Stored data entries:
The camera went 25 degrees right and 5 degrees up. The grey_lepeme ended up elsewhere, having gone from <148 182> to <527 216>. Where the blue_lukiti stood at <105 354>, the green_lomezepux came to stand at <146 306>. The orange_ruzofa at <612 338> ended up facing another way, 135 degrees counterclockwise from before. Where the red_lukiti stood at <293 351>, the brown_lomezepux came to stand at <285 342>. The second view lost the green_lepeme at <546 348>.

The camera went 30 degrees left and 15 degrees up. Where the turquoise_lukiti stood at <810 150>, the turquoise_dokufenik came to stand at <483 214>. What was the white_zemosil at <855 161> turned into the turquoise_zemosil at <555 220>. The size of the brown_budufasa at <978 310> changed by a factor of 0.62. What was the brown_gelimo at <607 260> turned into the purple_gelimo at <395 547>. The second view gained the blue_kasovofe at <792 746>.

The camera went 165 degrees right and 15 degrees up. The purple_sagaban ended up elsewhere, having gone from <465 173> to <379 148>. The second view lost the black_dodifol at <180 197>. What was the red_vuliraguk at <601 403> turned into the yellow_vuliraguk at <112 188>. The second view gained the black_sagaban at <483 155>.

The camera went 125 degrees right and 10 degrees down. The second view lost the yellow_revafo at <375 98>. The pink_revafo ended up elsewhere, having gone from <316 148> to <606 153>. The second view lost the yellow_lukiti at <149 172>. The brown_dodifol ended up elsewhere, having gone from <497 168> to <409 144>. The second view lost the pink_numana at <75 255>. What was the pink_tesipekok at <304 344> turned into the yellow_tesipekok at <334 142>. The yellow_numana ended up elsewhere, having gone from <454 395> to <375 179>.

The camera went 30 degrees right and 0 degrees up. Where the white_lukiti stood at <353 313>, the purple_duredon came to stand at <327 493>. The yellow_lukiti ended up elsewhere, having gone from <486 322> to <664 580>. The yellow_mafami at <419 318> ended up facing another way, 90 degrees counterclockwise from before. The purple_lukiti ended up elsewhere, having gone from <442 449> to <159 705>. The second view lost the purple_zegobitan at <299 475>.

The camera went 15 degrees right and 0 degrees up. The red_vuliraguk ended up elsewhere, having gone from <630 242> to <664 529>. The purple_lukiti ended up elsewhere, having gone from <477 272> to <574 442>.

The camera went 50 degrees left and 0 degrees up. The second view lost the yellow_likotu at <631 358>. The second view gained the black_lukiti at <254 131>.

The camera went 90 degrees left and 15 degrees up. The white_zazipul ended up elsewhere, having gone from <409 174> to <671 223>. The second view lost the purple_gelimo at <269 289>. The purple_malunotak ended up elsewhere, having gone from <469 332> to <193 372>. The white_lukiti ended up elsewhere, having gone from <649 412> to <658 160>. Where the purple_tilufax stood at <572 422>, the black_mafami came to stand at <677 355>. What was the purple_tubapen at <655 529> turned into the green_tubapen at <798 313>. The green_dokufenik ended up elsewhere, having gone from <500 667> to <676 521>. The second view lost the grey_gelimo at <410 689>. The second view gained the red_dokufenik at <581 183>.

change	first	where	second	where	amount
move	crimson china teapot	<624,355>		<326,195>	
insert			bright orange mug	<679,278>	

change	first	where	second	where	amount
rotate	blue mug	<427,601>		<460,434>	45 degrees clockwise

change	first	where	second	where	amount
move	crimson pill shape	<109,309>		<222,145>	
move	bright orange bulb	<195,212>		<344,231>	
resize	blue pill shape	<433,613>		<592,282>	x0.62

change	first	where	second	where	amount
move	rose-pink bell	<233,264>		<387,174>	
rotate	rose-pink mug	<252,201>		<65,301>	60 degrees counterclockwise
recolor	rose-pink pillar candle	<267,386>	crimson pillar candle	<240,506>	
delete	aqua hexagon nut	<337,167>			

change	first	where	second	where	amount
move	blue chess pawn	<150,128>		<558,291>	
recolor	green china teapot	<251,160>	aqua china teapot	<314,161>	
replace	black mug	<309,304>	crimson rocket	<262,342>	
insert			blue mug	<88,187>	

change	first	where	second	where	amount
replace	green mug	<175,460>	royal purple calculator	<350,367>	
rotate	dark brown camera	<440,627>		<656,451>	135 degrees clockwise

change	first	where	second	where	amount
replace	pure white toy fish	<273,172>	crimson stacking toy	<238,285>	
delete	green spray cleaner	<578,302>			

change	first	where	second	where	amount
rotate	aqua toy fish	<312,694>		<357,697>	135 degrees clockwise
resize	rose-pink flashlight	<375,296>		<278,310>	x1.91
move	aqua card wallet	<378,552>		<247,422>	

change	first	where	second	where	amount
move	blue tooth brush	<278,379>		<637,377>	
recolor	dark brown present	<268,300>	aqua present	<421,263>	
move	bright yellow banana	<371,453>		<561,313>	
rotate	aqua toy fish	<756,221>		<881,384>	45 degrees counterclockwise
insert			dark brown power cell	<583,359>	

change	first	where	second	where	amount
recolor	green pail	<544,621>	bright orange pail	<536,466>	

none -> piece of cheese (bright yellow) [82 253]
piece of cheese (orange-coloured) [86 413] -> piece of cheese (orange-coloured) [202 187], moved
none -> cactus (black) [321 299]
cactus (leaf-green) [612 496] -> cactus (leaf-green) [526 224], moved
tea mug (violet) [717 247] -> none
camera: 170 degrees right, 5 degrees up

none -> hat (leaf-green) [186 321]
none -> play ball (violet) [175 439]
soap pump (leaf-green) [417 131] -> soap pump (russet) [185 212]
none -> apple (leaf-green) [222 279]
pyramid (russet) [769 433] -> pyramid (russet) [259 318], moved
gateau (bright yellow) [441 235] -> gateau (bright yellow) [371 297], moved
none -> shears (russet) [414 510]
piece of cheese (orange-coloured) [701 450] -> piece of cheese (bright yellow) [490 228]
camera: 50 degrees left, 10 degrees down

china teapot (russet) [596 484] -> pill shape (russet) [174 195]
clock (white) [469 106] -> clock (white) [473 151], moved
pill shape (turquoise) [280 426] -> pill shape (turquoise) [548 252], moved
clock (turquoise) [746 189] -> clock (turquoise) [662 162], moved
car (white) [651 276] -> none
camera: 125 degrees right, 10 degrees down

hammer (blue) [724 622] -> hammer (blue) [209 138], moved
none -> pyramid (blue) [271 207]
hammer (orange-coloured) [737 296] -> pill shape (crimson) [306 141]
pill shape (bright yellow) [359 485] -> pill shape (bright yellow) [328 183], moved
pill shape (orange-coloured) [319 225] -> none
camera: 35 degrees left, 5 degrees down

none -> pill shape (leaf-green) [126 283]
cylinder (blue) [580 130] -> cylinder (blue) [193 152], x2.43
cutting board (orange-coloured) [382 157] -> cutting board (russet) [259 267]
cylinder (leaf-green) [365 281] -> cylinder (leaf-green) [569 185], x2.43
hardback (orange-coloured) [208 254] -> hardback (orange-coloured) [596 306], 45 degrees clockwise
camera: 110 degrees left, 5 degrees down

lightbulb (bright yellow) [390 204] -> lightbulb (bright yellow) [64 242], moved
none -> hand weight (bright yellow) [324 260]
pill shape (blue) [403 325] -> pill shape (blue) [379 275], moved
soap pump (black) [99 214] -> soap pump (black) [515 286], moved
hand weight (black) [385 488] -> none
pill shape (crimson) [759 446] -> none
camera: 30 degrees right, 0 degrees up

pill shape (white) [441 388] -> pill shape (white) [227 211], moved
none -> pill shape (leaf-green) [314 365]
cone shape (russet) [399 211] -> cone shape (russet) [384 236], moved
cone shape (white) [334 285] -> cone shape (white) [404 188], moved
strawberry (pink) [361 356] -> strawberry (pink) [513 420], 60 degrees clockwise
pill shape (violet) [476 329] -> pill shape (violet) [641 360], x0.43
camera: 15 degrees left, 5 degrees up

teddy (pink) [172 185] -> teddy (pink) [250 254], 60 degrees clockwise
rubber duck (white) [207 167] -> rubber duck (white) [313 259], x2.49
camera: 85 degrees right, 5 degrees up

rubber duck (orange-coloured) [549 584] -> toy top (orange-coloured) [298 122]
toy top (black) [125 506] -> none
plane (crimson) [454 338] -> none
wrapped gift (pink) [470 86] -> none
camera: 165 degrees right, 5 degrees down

» **What is needed**: Look above for the line holding "none -> piece" and the line holding "tea mug (violet) [717 247] -> none", then output exactly those two lines and every line between them, nothing more.

» **The answer**:
none -> piece of cheese (bright yellow) [82 253]
piece of cheese (orange-coloured) [86 413] -> piece of cheese (orange-coloured) [202 187], moved
none -> cactus (black) [321 299]
cactus (leaf-green) [612 496] -> cactus (leaf-green) [526 224], moved
tea mug (violet) [717 247] -> none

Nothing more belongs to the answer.